*** Opening of Dataset records ***

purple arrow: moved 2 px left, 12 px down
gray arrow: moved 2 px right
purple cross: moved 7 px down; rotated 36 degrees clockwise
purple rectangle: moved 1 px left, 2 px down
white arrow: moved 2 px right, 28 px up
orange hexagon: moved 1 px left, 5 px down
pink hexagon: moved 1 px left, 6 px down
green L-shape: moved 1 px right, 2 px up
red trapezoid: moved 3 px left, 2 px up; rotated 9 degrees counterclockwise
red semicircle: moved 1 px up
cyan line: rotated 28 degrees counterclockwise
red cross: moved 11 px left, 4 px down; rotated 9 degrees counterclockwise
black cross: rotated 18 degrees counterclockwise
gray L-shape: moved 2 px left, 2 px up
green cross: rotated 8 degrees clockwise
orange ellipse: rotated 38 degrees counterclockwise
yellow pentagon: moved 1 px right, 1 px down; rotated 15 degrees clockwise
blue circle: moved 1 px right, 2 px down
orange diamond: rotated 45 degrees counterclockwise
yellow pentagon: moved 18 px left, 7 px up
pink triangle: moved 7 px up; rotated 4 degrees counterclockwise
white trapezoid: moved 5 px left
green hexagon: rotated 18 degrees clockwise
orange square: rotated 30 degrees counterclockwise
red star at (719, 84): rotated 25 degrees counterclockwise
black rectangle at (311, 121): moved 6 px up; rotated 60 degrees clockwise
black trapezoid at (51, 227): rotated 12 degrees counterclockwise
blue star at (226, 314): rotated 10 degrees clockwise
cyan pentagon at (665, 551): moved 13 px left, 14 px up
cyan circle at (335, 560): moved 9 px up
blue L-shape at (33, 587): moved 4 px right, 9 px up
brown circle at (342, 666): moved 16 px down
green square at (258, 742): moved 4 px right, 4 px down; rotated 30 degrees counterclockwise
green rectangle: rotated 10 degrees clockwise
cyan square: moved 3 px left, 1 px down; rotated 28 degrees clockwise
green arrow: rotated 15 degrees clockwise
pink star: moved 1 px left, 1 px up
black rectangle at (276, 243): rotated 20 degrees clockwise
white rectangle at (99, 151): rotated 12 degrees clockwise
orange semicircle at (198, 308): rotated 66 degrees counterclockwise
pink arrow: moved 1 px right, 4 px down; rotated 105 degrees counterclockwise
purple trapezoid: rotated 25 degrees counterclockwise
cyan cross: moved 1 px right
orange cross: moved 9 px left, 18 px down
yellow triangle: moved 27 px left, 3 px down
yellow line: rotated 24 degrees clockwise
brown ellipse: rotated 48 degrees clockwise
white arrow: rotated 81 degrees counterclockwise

*** Close of Dataset records ***

Set down the complete listing once more, exactly as it stands above.

Finished exercise:
purple arrow: moved 2 px left, 12 px down
gray arrow: moved 2 px right
purple cross: moved 7 px down; rotated 36 degrees clockwise
purple rectangle: moved 1 px left, 2 px down
white arrow: moved 2 px right, 28 px up
orange hexagon: moved 1 px left, 5 px down
pink hexagon: moved 1 px left, 6 px down
green L-shape: moved 1 px right, 2 px up
red trapezoid: moved 3 px left, 2 px up; rotated 9 degrees counterclockwise
red semicircle: moved 1 px up
cyan line: rotated 28 degrees counterclockwise
red cross: moved 11 px left, 4 px down; rotated 9 degrees counterclockwise
black cross: rotated 18 degrees counterclockwise
gray L-shape: moved 2 px left, 2 px up
green cross: rotated 8 degrees clockwise
orange ellipse: rotated 38 degrees counterclockwise
yellow pentagon: moved 1 px right, 1 px down; rotated 15 degrees clockwise
blue circle: moved 1 px right, 2 px down
orange diamond: rotated 45 degrees counterclockwise
yellow pentagon: moved 18 px left, 7 px up
pink triangle: moved 7 px up; rotated 4 degrees counterclockwise
white trapezoid: moved 5 px left
green hexagon: rotated 18 degrees clockwise
orange square: rotated 30 degrees counterclockwise
red star at (719, 84): rotated 25 degrees counterclockwise
black rectangle at (311, 121): moved 6 px up; rotated 60 degrees clockwise
black trapezoid at (51, 227): rotated 12 degrees counterclockwise
blue star at (226, 314): rotated 10 degrees clockwise
cyan pentagon at (665, 551): moved 13 px left, 14 px up
cyan circle at (335, 560): moved 9 px up
blue L-shape at (33, 587): moved 4 px right, 9 px up
brown circle at (342, 666): moved 16 px down
green square at (258, 742): moved 4 px right, 4 px down; rotated 30 degrees counterclockwise
green rectangle: rotated 10 degrees clockwise
cyan square: moved 3 px left, 1 px down; rotated 28 degrees clockwise
green arrow: rotated 15 degrees clockwise
pink star: moved 1 px left, 1 px up
black rectangle at (276, 243): rotated 20 degrees clockwise
white rectangle at (99, 151): rotated 12 degrees clockwise
orange semicircle at (198, 308): rotated 66 degrees counterclockwise
pink arrow: moved 1 px right, 4 px down; rotated 105 degrees counterclockwise
purple trapezoid: rotated 25 degrees counterclockwise
cyan cross: moved 1 px right
orange cross: moved 9 px left, 18 px down
yellow triangle: moved 27 px left, 3 px down
yellow line: rotated 24 degrees clockwise
brown ellipse: rotated 48 degrees clockwise
white arrow: rotated 81 degrees counterclockwise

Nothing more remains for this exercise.